** Opening Available data block **
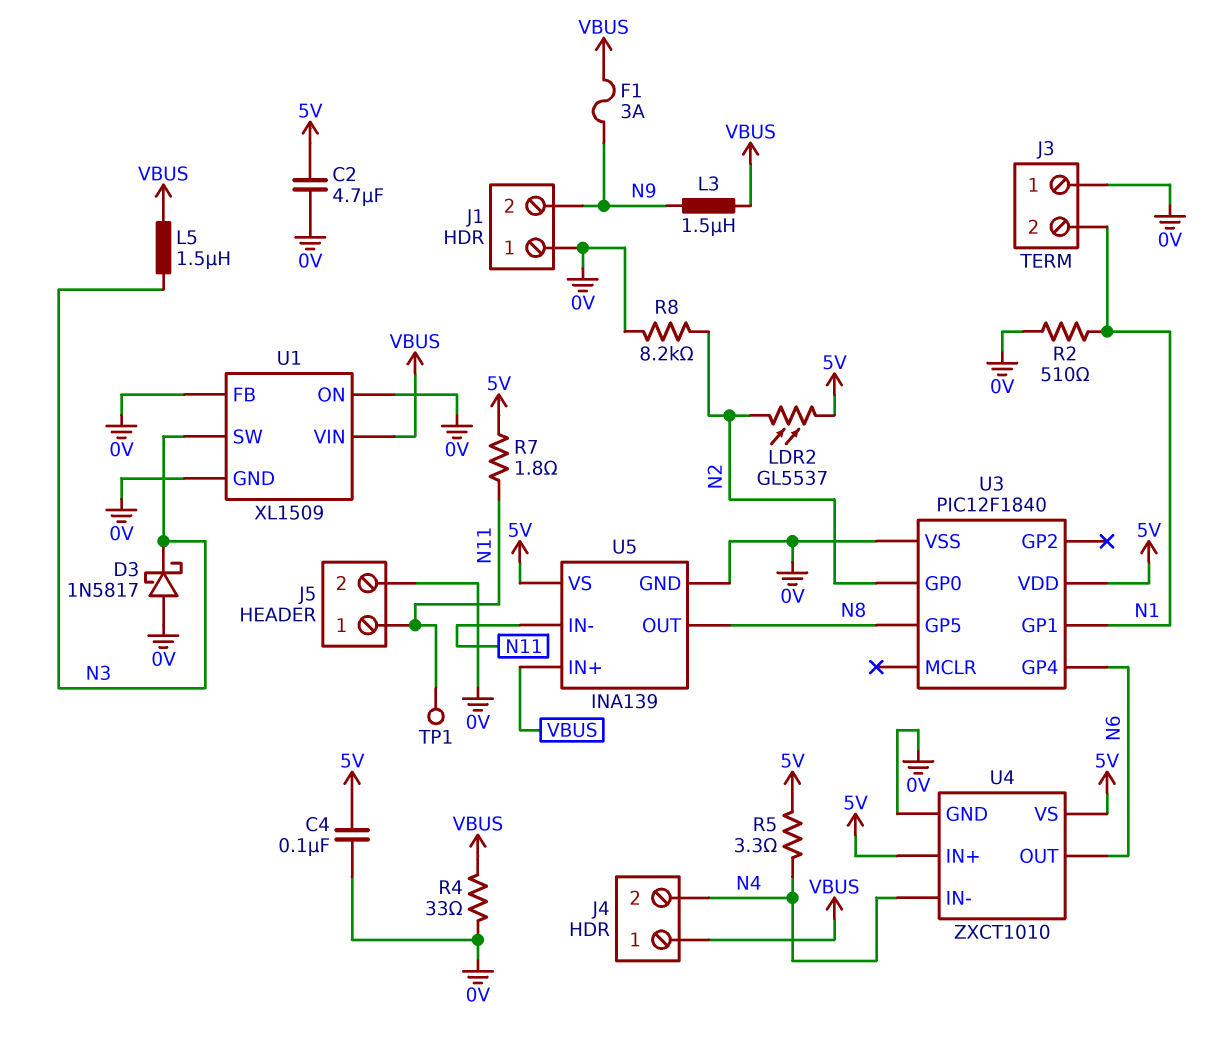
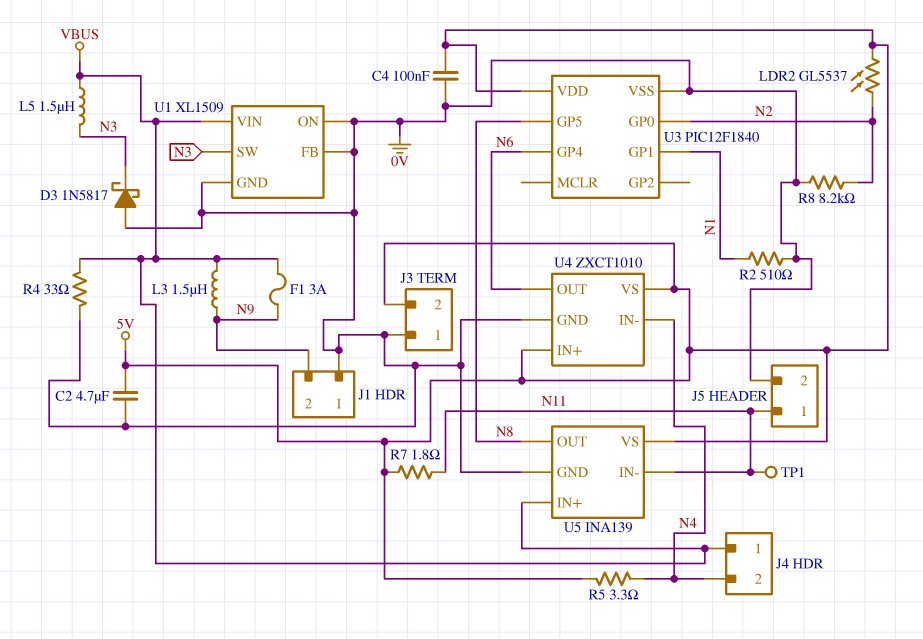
J3 pin 2: N1 -> 5V

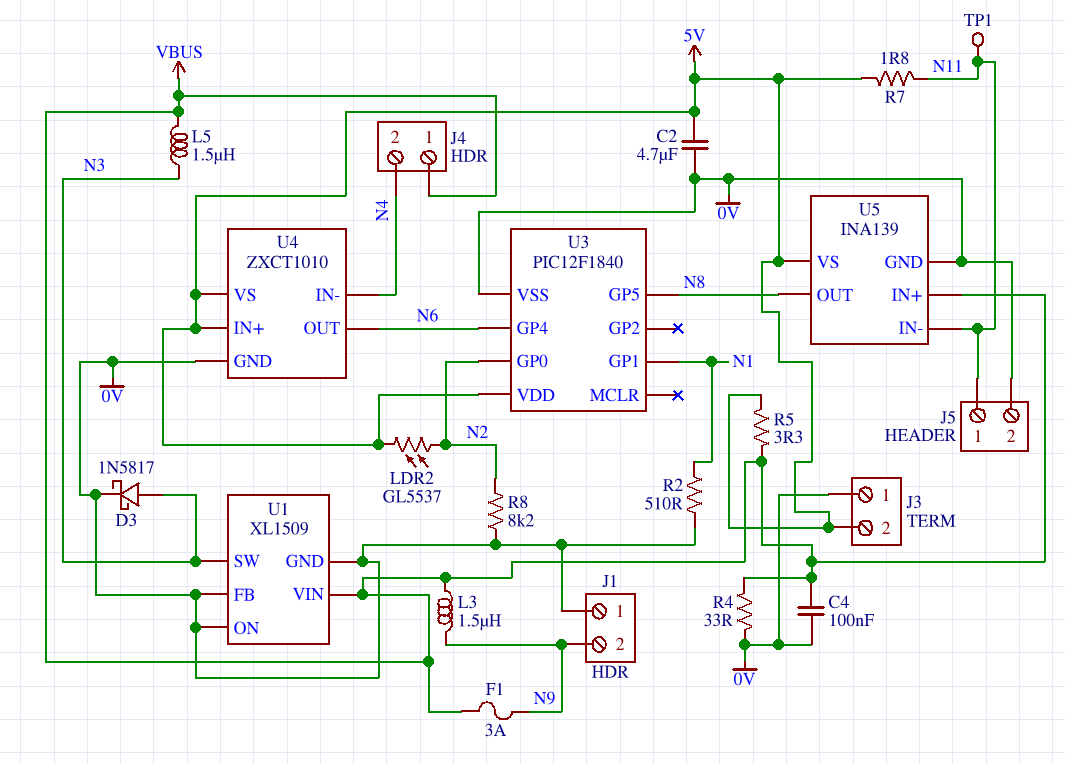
C4: 100nF (0V, 5V) -> 100nF (0V, VBUS)
D3: schottky 1N5817 (A 0V, K N3) -> schottky 1N5817 (A N3, K 0V)
R5: 3.3 (5V, N4) -> 3.3 (5V, VBUS)

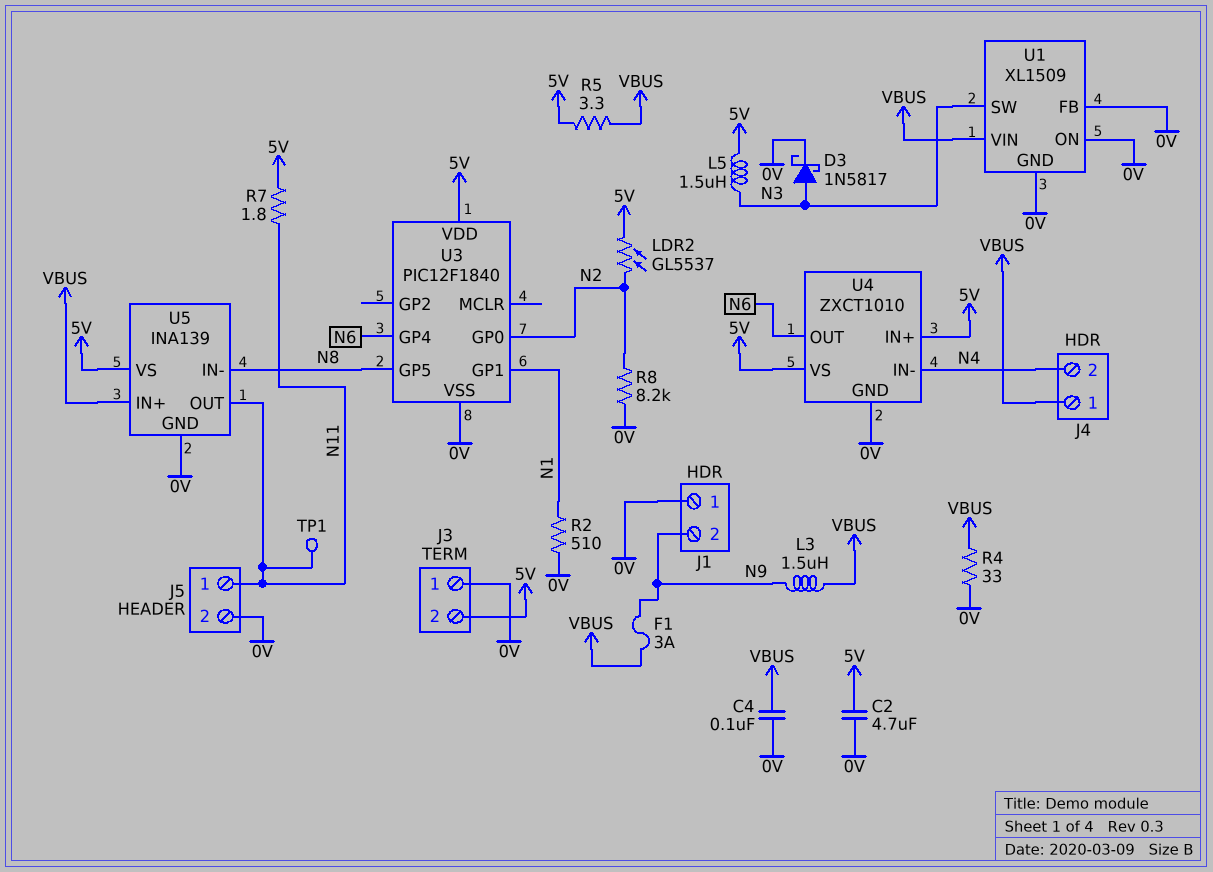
L5: 1.5uH (N3, VBUS) -> 1.5uH (5V, N3)
U5 pin IN-: N11 -> N8
U5 pin OUT: N8 -> N11

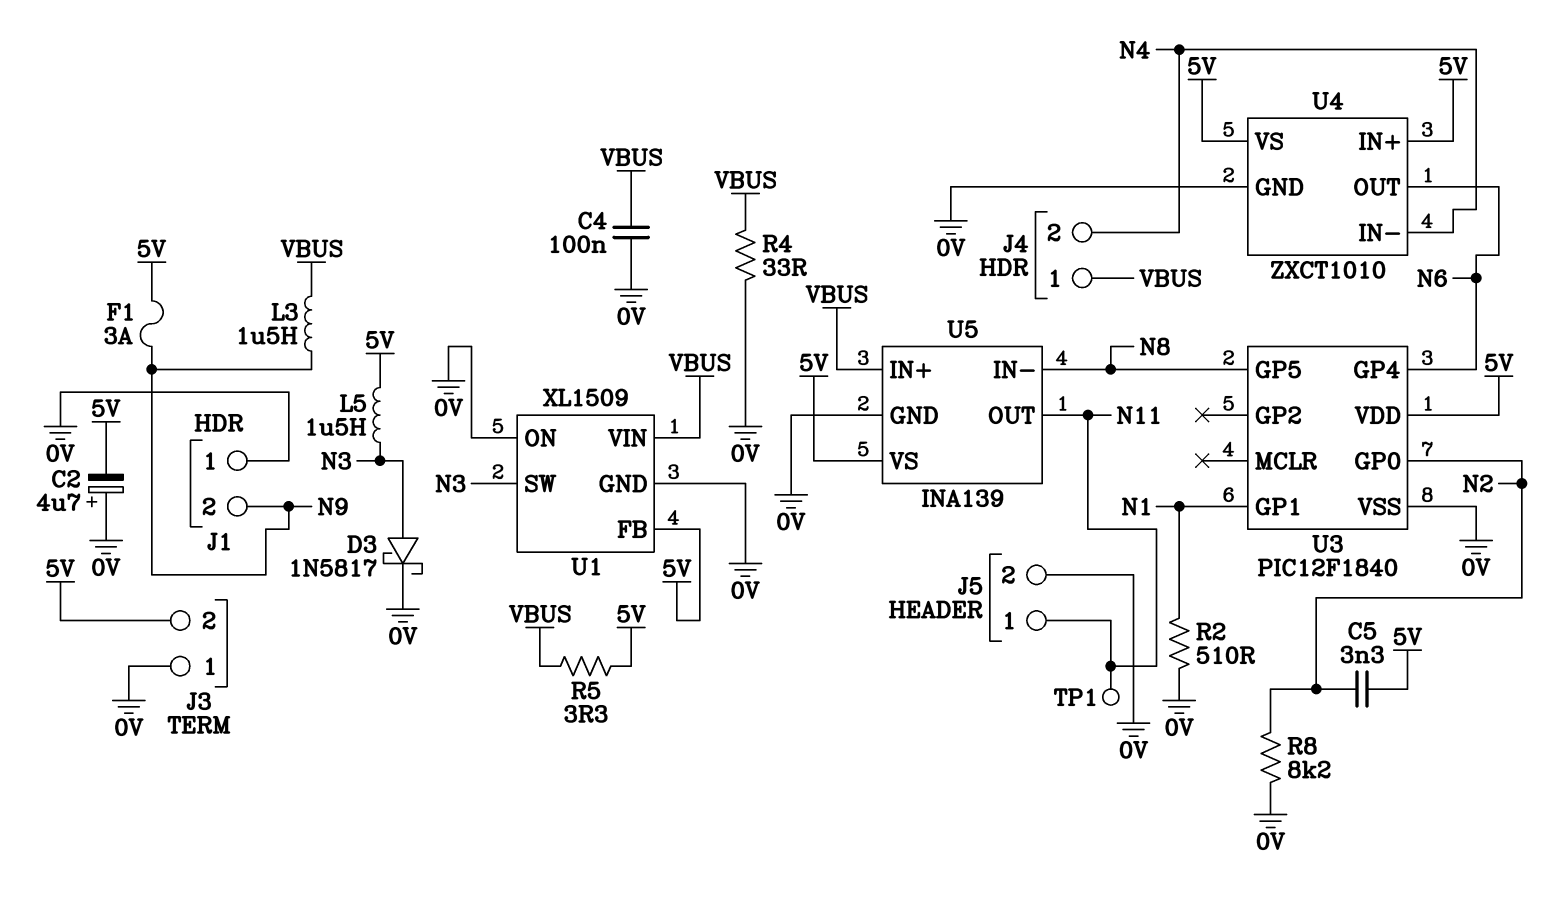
C2: 4.7uF (0V, 5V) -> 4.7uF (plus 0V, minus 5V)
C5: none -> 3.3nF (5V, N2)
F1: 3A (N9, VBUS) -> 3A (5V, N9)
LDR2: GL5537 (5V, N2) -> none
R7: 1.8 (5V, N11) -> none
U1 pin FB: 0V -> 5V

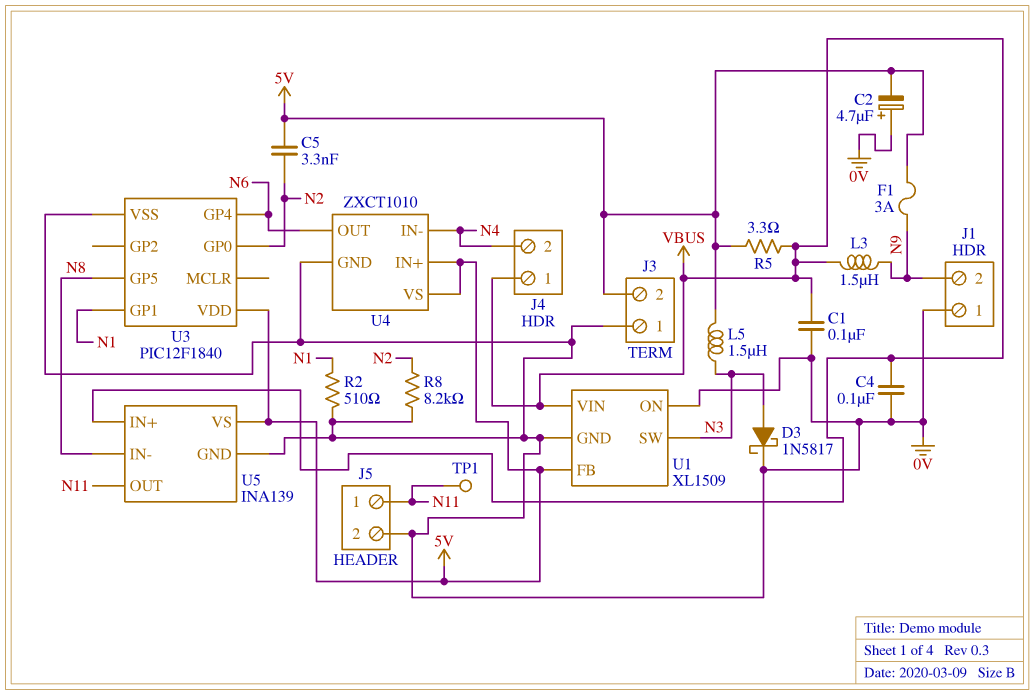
C1: none -> 100nF (0V, VBUS)
R4: 33 (0V, VBUS) -> none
** Closing Available data block **
**The task:**
Say how many lines of the entries above include the string "VBUS", giving the number and nothing else.

**Task response:**
6